*** Opening RECORDS FOR THIS EXERCISE ***

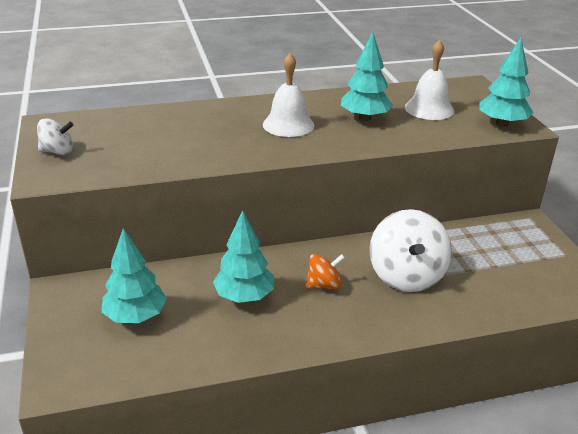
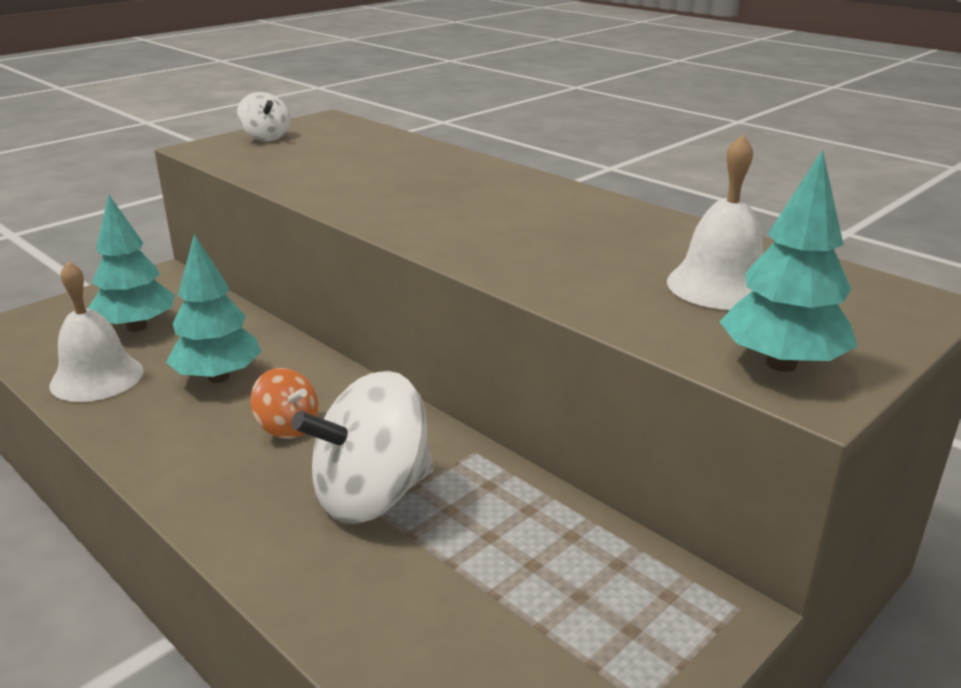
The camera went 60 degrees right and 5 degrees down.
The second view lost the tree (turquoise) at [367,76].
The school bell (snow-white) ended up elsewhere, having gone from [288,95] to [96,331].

*** Closing RECORDS FOR THIS EXERCISE ***
*** Opening RECORDS FOR THIS EXERCISE ***

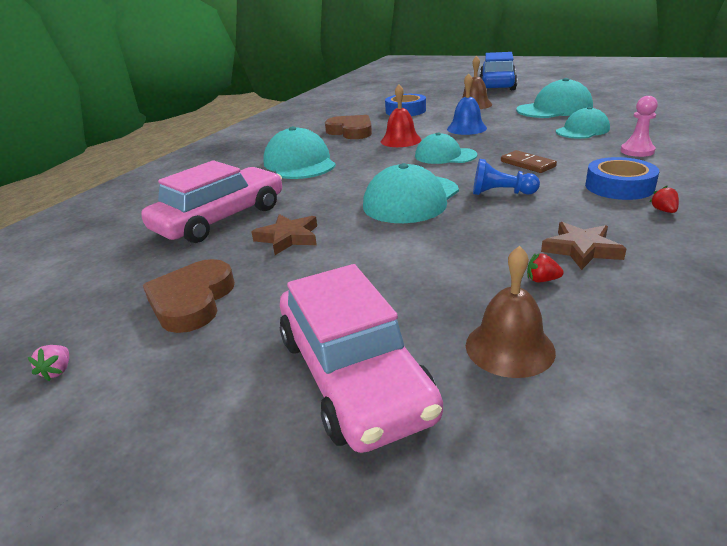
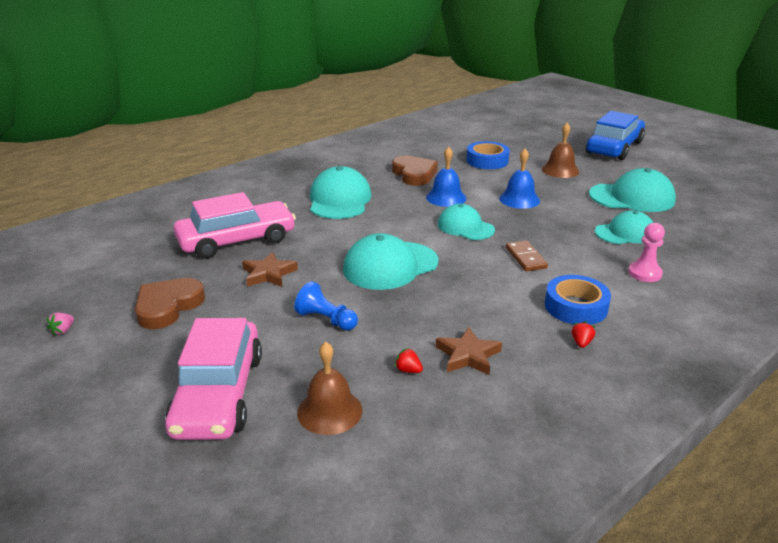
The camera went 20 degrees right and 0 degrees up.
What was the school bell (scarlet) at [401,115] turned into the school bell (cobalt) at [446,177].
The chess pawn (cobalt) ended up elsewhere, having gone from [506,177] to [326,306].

*** Closing RECORDS FOR THIS EXERCISE ***
*** Opening RECORDS FOR THIS EXERCISE ***

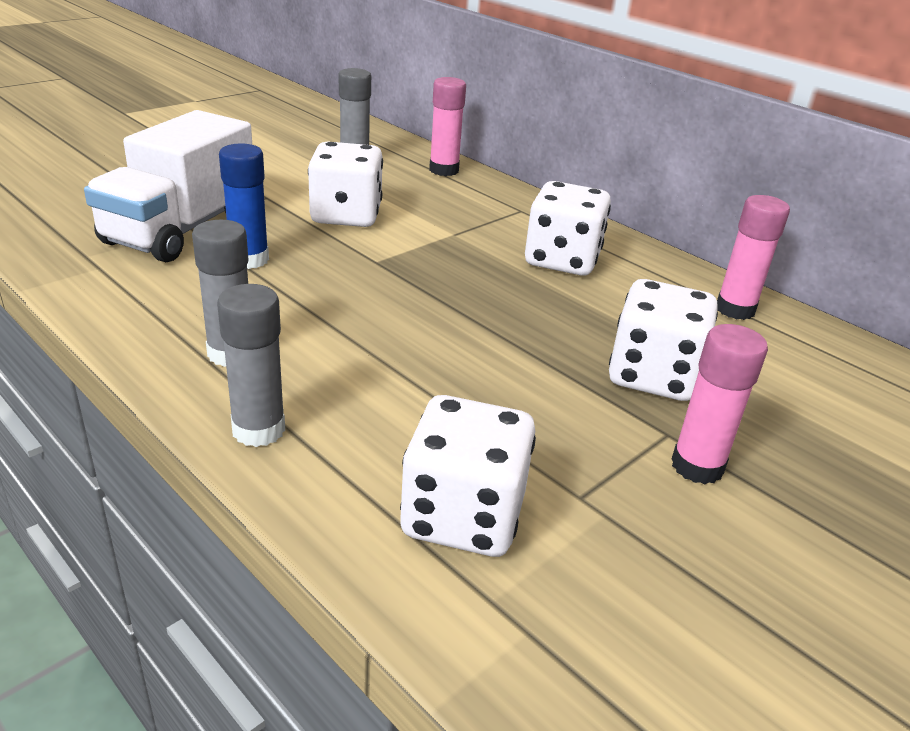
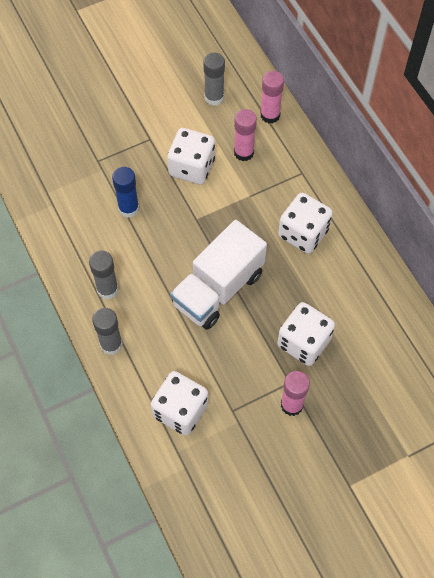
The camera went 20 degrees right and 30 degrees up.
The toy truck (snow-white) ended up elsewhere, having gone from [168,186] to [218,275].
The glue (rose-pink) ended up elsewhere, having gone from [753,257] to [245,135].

*** Closing RECORDS FOR THIS EXERCISE ***

• TASK DESCRIPTION:
Locate the word "camera" in the data above. Copy every line carrying it.

• REPLY TO THE TASK:
The camera went 60 degrees right and 5 degrees down.
The camera went 20 degrees right and 0 degrees up.
The camera went 20 degrees right and 30 degrees up.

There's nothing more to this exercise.